- **Exercise**: Using the listing that follows, return every line with the word "none".
--- Excerpted records Enclosed Below ---
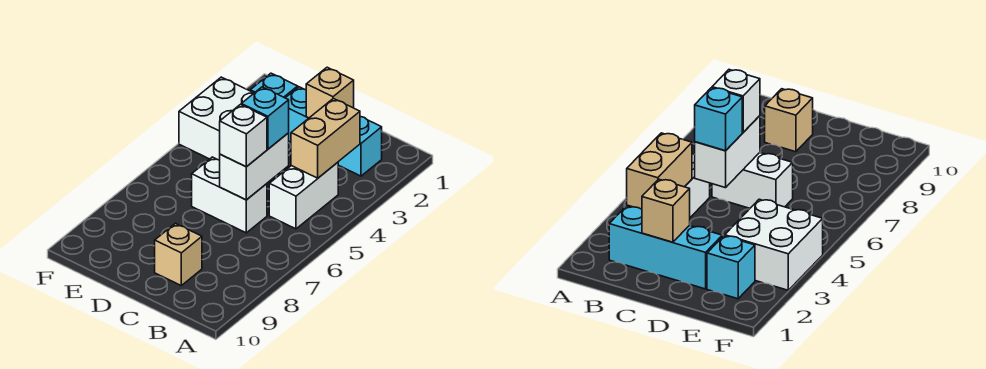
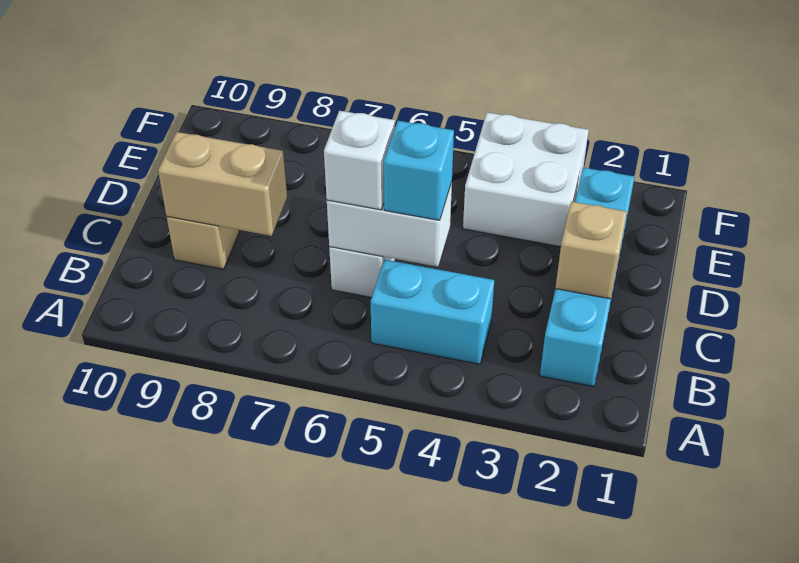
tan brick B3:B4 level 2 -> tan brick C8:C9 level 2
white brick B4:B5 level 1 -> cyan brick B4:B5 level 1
--- End of Enclosed Excerpted records ---
--- Excerpted records Enclosed Below ---
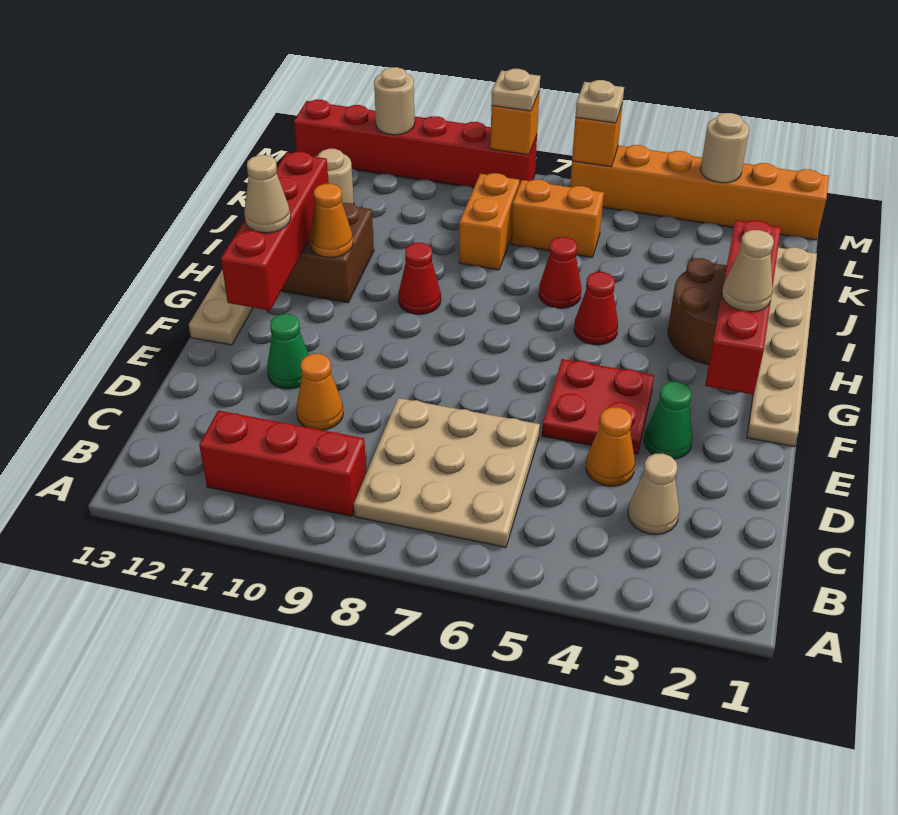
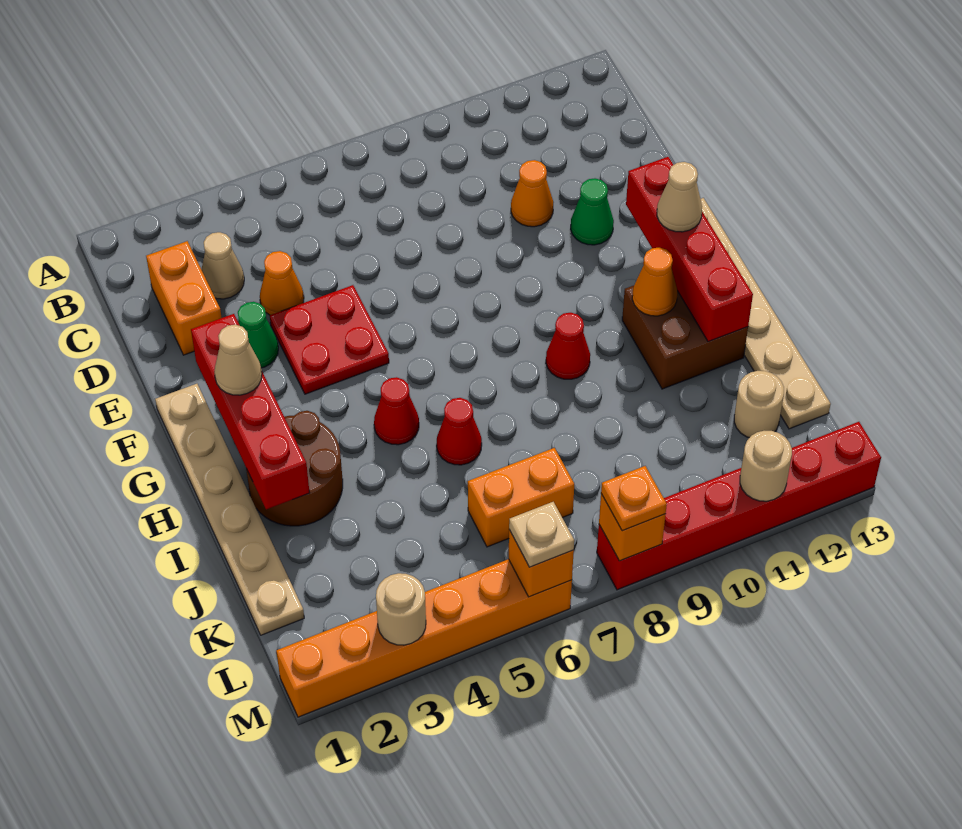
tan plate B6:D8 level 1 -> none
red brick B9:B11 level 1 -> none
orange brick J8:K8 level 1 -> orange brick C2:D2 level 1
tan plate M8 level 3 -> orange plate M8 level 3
--- End of Enclosed Excerpted records ---
- **Response to this exercise**:
tan plate B6:D8 level 1 -> none
red brick B9:B11 level 1 -> none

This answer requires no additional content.